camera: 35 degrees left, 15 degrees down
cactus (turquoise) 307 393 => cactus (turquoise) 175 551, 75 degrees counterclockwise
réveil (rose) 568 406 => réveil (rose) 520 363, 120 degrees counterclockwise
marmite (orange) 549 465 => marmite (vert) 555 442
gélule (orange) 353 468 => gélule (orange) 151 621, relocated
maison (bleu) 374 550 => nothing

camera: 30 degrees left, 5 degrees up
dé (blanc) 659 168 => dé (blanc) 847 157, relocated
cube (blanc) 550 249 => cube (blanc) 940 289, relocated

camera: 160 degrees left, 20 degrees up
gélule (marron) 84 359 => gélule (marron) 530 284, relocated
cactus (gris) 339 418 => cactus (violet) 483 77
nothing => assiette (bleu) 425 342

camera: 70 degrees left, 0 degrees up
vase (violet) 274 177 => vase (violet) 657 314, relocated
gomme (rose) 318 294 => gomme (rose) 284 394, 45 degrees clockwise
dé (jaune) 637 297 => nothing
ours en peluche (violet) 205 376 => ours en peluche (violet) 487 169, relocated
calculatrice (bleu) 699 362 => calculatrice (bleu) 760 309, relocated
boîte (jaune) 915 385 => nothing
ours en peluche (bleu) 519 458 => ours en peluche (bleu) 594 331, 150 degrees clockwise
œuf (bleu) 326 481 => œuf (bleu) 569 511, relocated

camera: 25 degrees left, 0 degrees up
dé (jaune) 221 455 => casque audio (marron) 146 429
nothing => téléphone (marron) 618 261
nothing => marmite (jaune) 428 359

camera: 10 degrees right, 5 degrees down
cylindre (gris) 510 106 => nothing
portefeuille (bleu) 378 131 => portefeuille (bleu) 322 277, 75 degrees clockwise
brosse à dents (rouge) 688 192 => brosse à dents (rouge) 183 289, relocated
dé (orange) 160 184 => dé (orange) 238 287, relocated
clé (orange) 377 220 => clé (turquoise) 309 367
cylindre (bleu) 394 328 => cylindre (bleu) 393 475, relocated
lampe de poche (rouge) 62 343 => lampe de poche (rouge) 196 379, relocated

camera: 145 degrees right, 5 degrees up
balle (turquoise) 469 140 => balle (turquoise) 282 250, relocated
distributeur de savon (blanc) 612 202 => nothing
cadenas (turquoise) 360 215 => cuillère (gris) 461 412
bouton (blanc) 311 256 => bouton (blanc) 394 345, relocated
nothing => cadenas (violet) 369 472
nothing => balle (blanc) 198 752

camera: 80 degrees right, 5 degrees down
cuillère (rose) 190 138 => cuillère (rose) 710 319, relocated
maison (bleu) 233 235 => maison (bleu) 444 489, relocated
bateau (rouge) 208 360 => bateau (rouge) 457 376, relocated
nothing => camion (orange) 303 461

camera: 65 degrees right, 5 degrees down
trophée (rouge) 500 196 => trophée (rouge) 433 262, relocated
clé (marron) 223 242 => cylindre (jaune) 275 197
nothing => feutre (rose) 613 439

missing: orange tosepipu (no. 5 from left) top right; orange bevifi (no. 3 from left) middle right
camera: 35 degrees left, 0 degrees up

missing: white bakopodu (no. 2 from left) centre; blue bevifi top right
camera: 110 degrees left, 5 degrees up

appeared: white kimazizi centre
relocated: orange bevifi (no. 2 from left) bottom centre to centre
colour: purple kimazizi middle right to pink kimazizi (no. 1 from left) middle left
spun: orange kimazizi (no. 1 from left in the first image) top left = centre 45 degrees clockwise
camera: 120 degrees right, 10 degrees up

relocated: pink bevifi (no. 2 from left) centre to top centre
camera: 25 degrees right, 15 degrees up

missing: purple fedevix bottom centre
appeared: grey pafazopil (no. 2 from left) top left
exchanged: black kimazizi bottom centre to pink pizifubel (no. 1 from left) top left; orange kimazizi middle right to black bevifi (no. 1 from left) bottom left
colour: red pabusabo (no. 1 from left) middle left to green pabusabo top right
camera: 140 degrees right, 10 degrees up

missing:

▬▬▬▬▬▬▬▬▬▬

Your objective –
Would you please write out, exactly and with no other lines, the stretch of the listing above from the line containing "cactus (turquoise) 307" through the line containing "gélule (orange) 353"?

Completed exercise –
cactus (turquoise) 307 393 => cactus (turquoise) 175 551, 75 degrees counterclockwise
réveil (rose) 568 406 => réveil (rose) 520 363, 120 degrees counterclockwise
marmite (orange) 549 465 => marmite (vert) 555 442
gélule (orange) 353 468 => gélule (orange) 151 621, relocated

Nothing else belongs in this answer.